▼

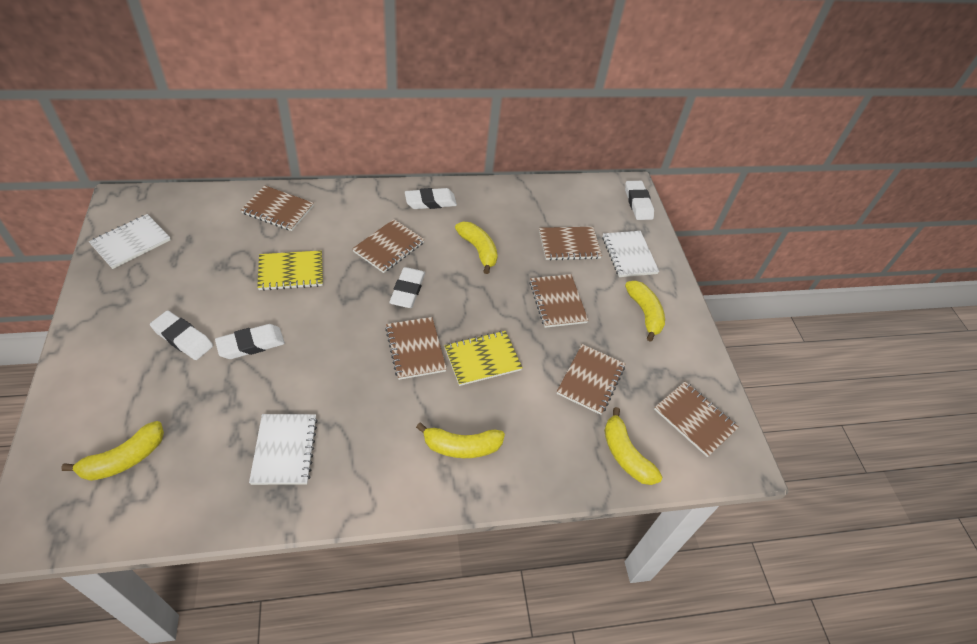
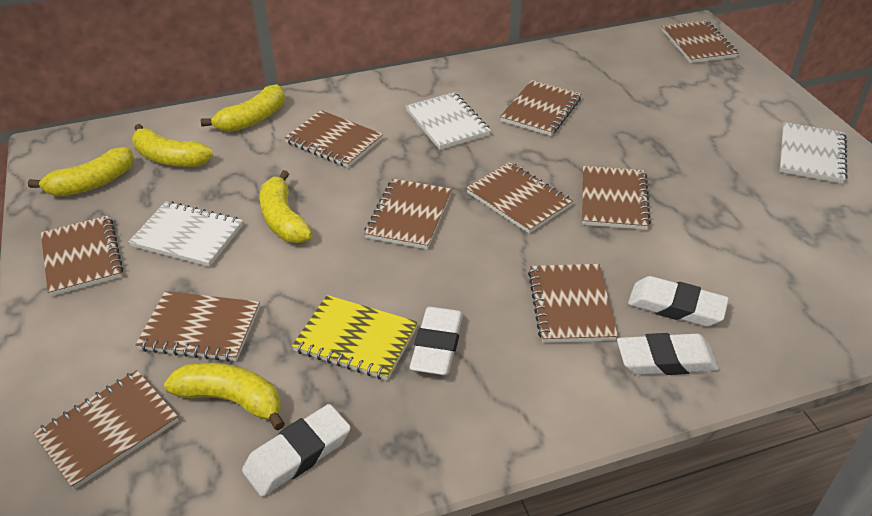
brown notebook: 7 -> 10
white eraser: 5 -> 4
yellow notebook: 2 -> 1

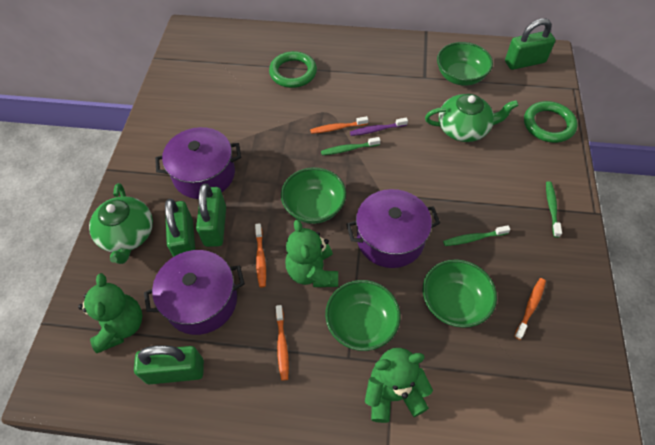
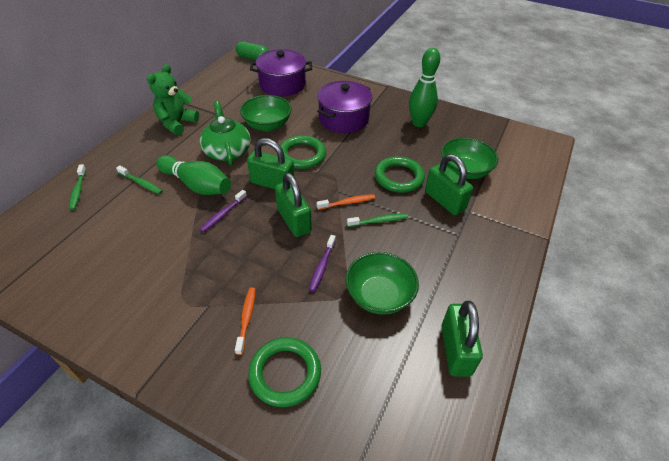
green bowl: 4 -> 3
green bowling pin: 0 -> 2
green capsule: 0 -> 1
green ring: 2 -> 3
green teapot: 2 -> 1
green teddy bear: 3 -> 1
orange toothbrush: 4 -> 2
purple pot: 3 -> 2
purple toothbrush: 1 -> 2

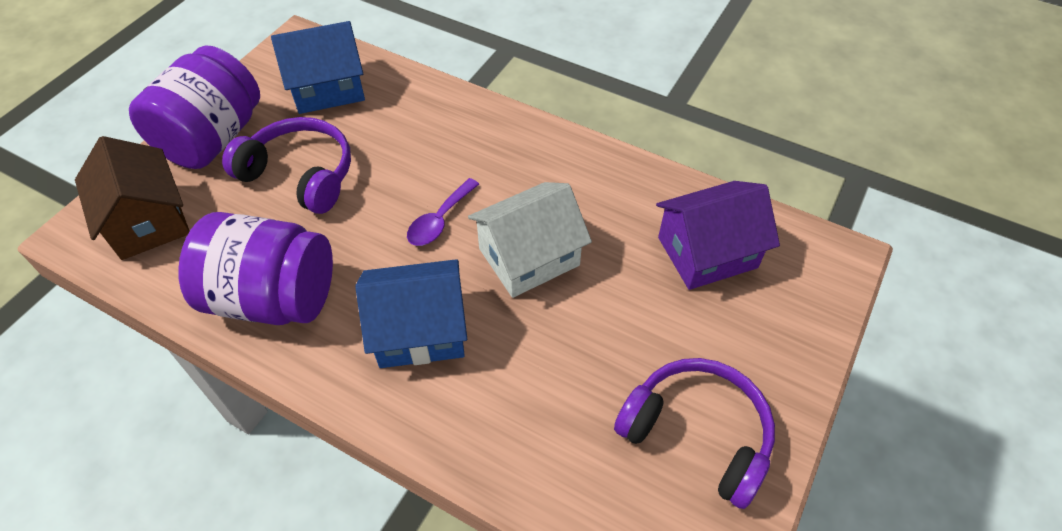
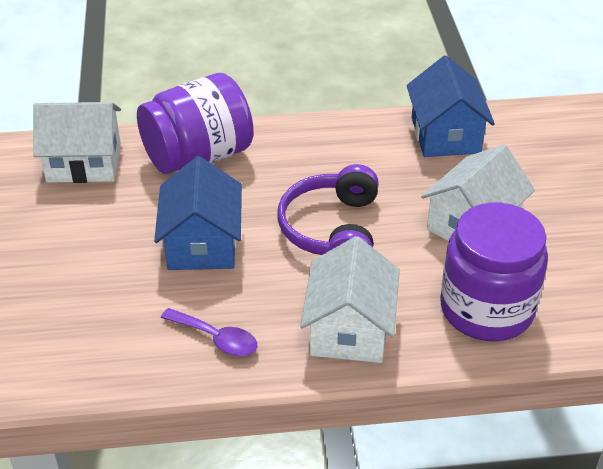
brown house: 1 -> 0
purple headphones: 2 -> 1
purple house: 1 -> 0
white house: 1 -> 3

▲

> **Task description**
What are the lines above that hold the string "purple"? Copy them.

> **Solution for this problem**
purple pot: 3 -> 2
purple toothbrush: 1 -> 2
purple headphones: 2 -> 1
purple house: 1 -> 0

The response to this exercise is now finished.